(TASK DETAILS) Among the entries below, find the lines that hold the word "pink" and report them.

(EXERCISE MATERIAL)
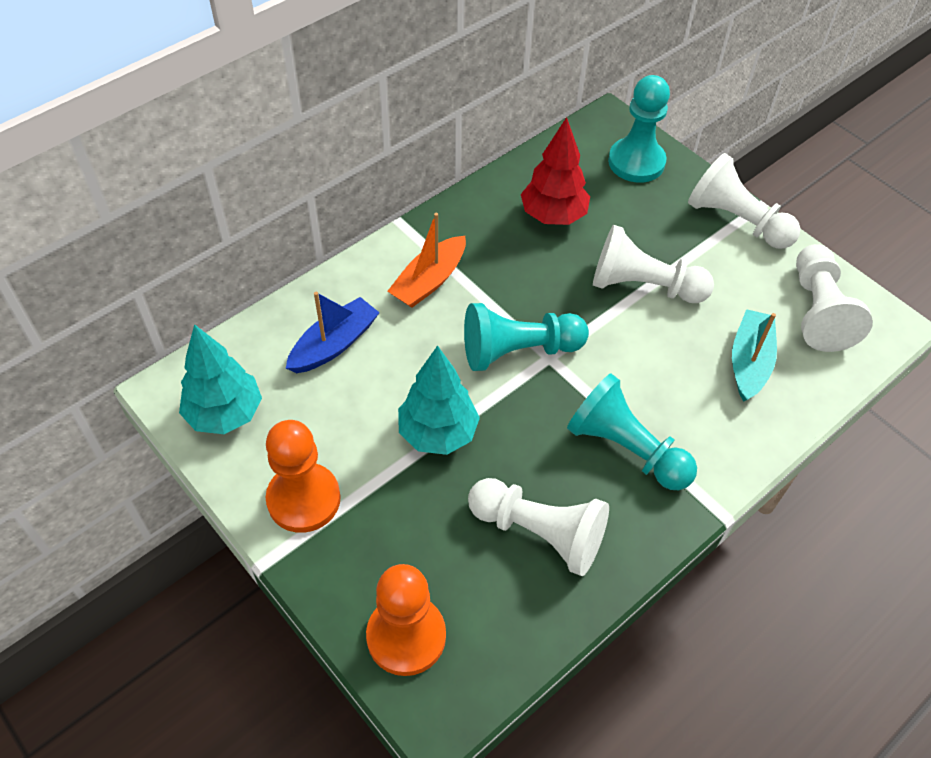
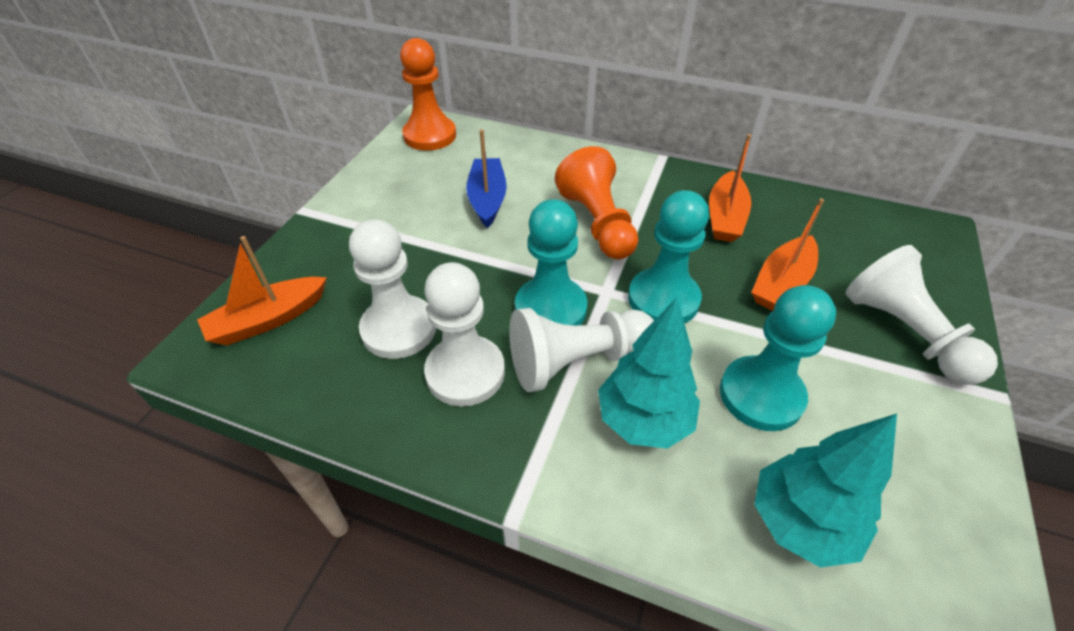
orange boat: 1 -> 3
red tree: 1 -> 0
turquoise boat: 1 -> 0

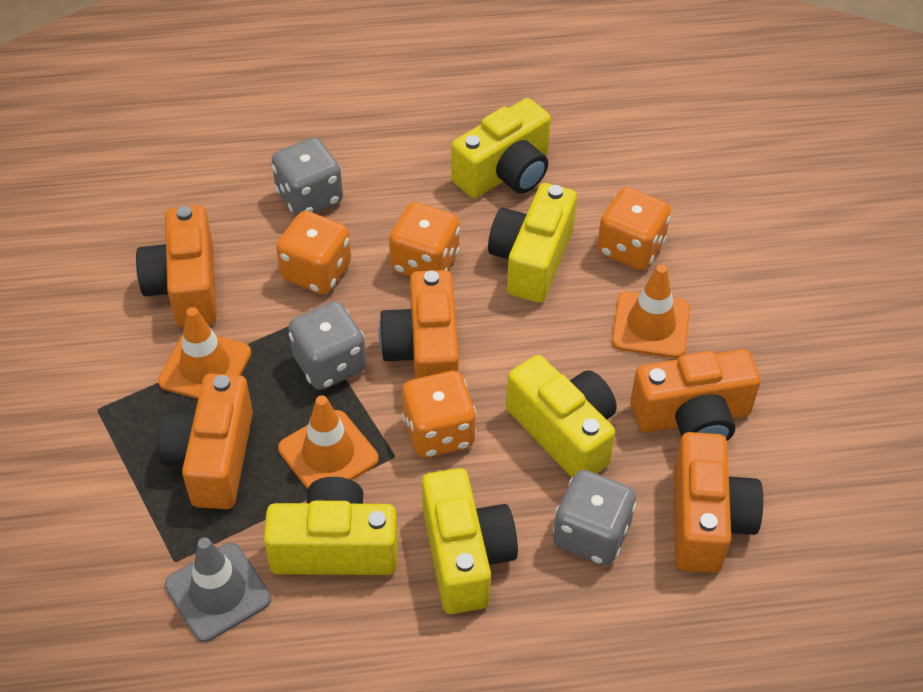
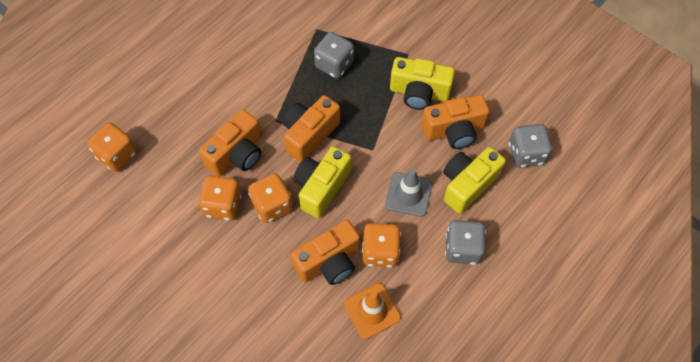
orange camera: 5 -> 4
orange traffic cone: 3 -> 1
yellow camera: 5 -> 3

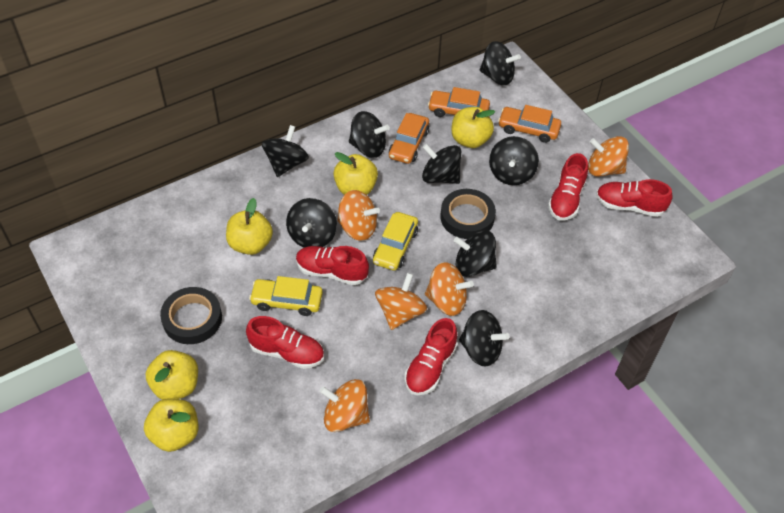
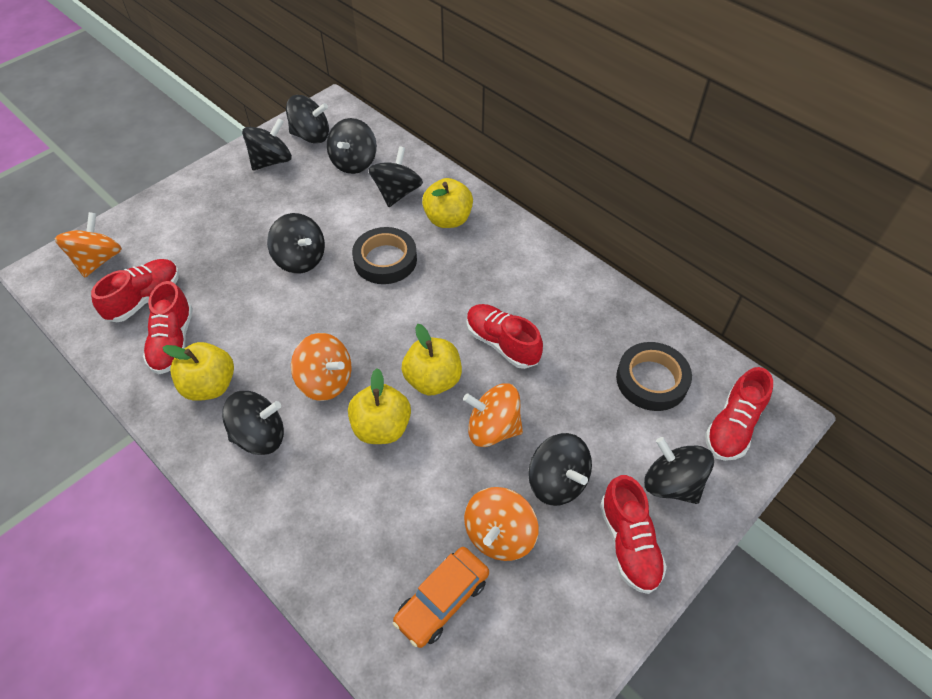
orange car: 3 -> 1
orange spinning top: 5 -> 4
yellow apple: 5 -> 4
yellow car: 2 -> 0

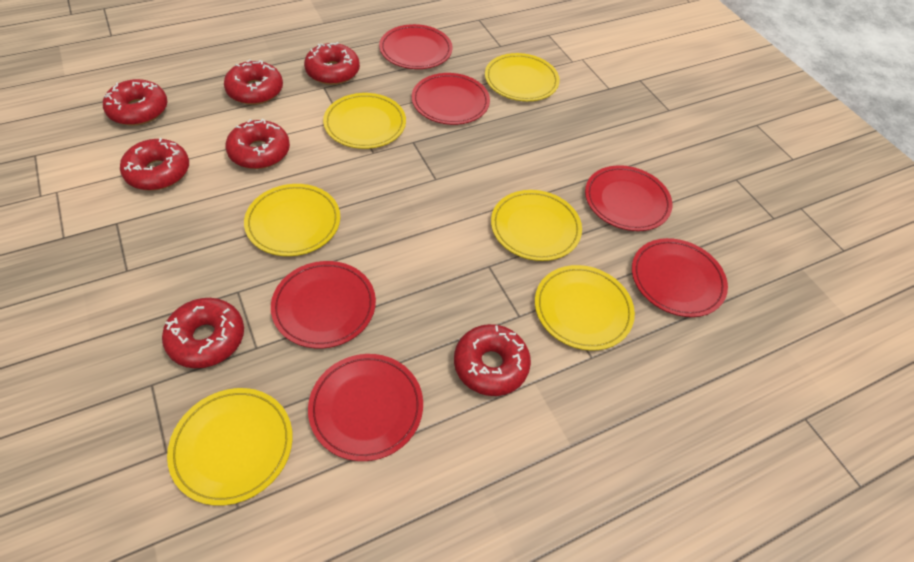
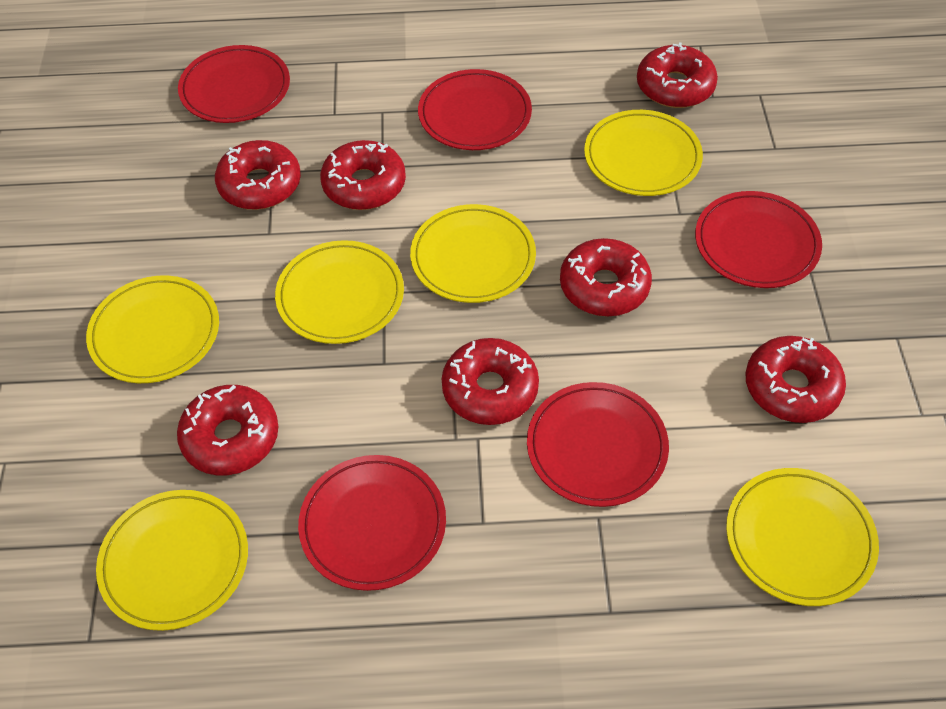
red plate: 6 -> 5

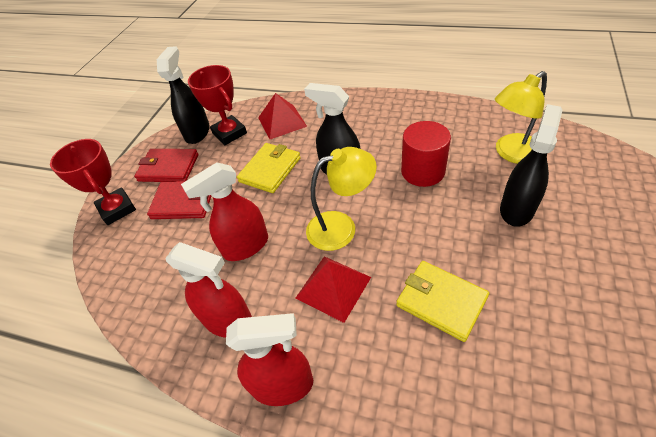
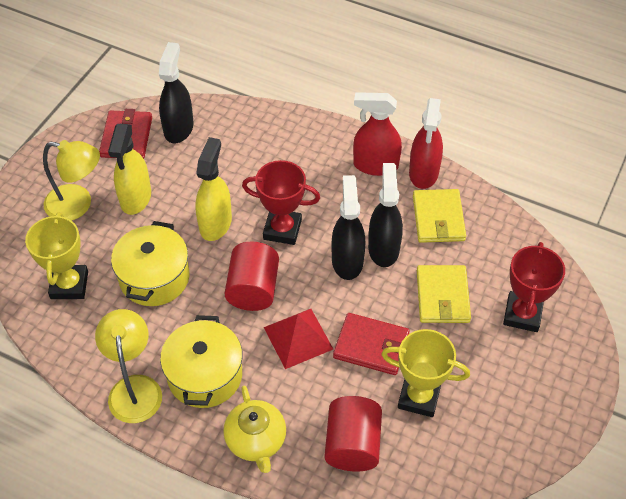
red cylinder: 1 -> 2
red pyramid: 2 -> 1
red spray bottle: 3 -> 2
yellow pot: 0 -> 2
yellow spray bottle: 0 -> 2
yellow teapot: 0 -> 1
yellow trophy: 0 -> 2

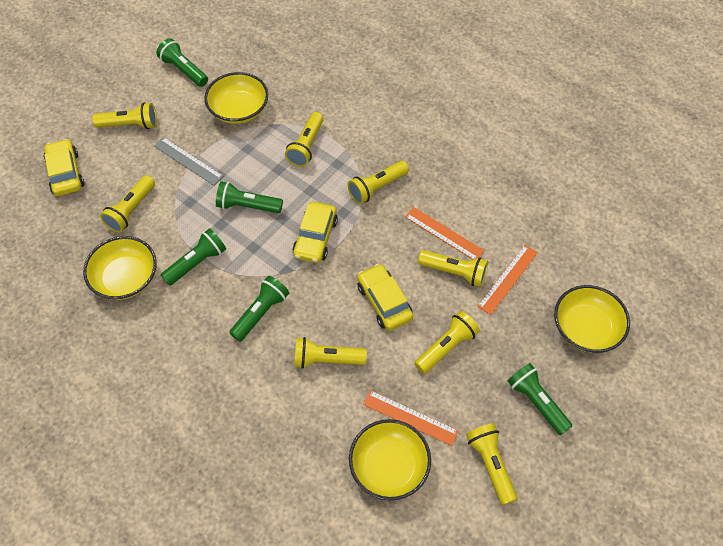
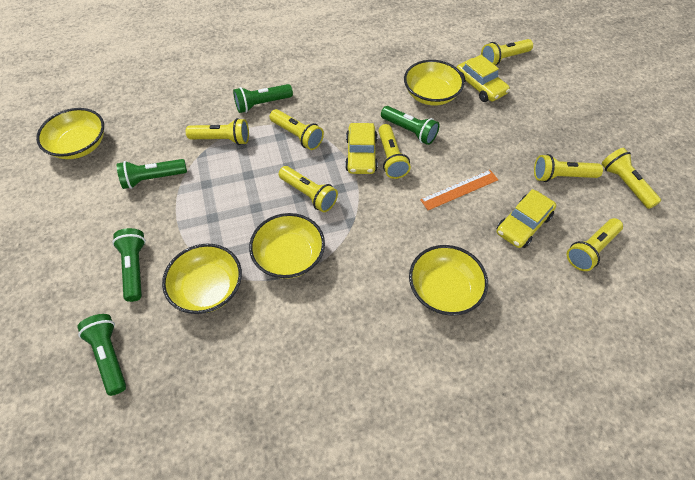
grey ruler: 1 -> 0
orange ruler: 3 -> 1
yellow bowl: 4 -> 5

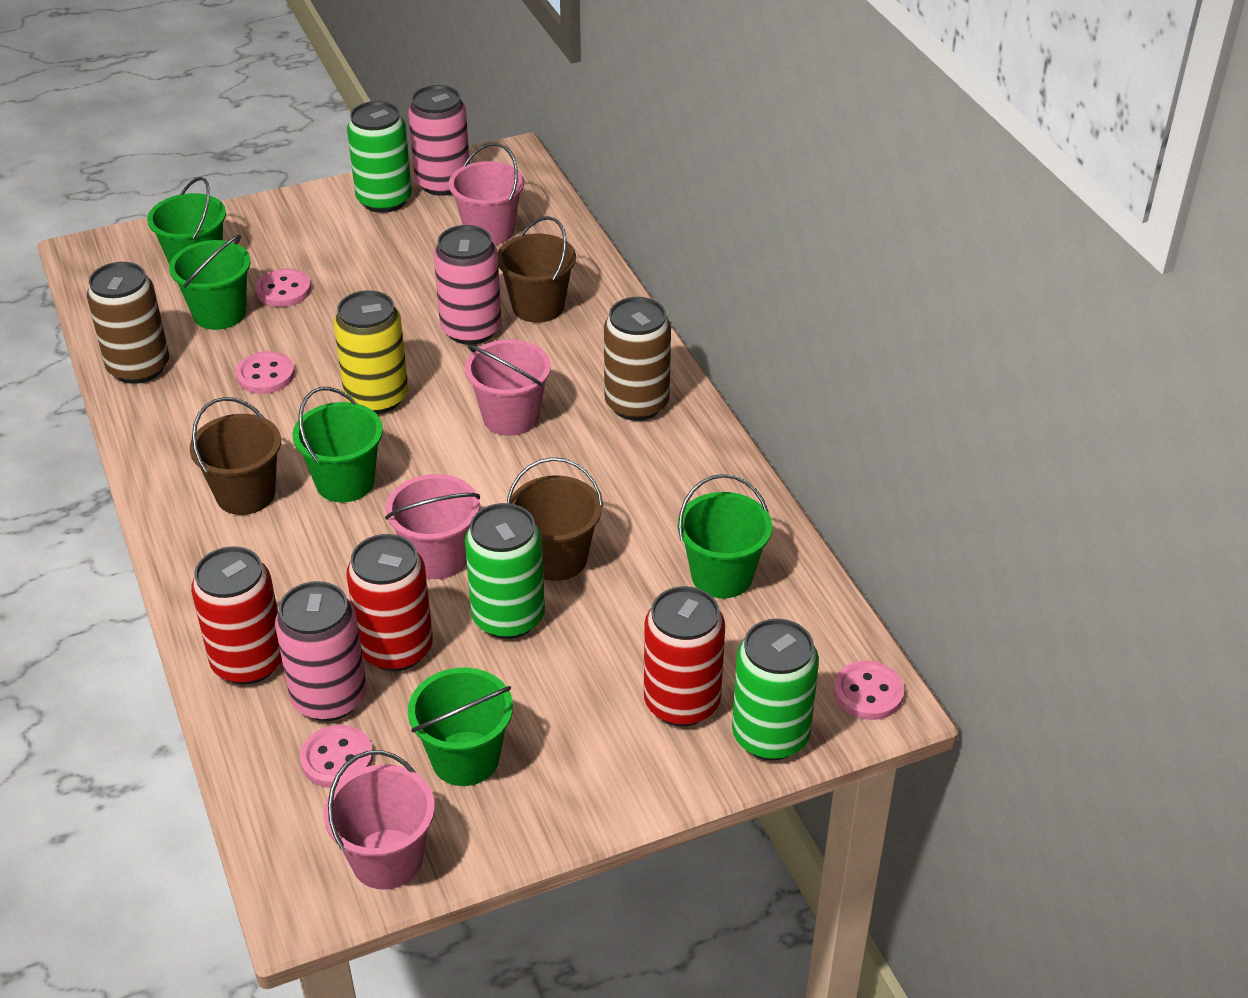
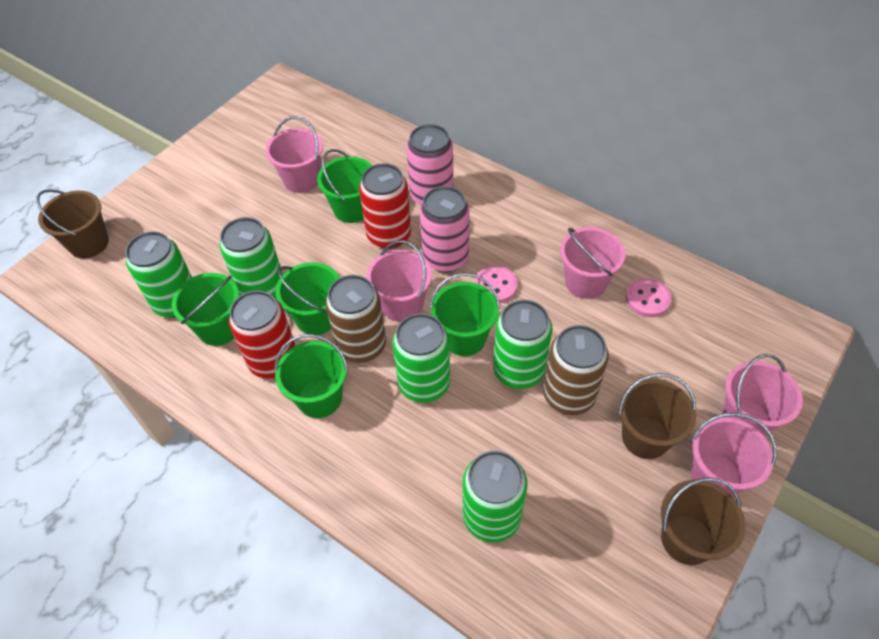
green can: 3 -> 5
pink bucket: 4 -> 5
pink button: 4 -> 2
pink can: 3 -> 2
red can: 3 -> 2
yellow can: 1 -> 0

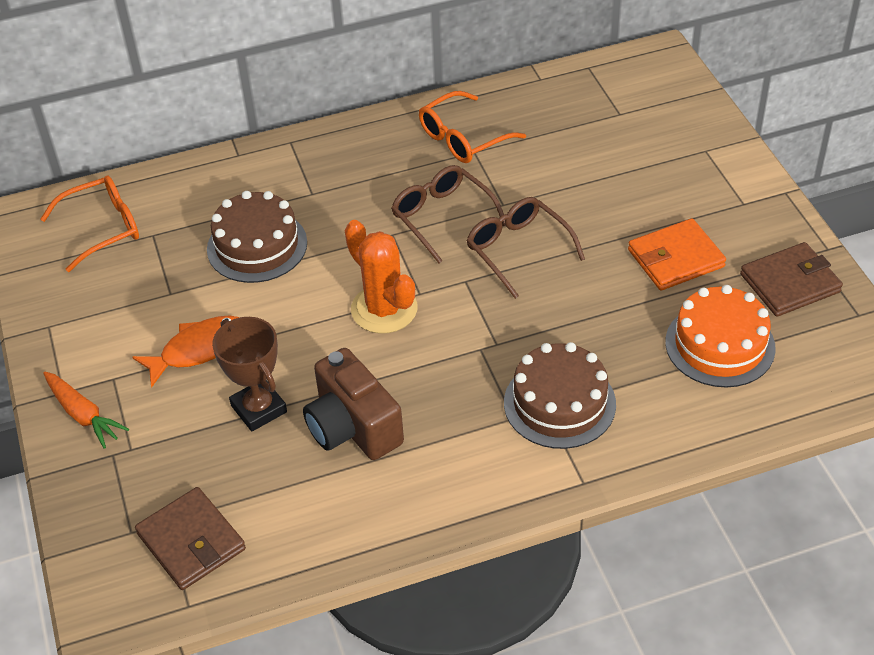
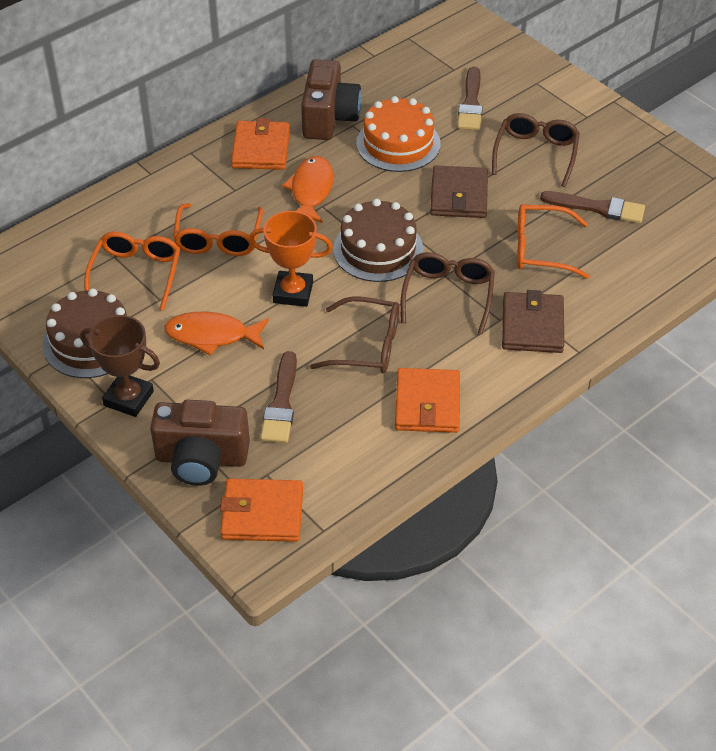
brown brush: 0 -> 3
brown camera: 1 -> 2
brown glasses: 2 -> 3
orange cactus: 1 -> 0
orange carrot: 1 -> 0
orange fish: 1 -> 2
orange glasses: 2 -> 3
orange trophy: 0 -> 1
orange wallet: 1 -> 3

(ANSWER FOR THE TASK)
pink bucket: 4 -> 5
pink button: 4 -> 2
pink can: 3 -> 2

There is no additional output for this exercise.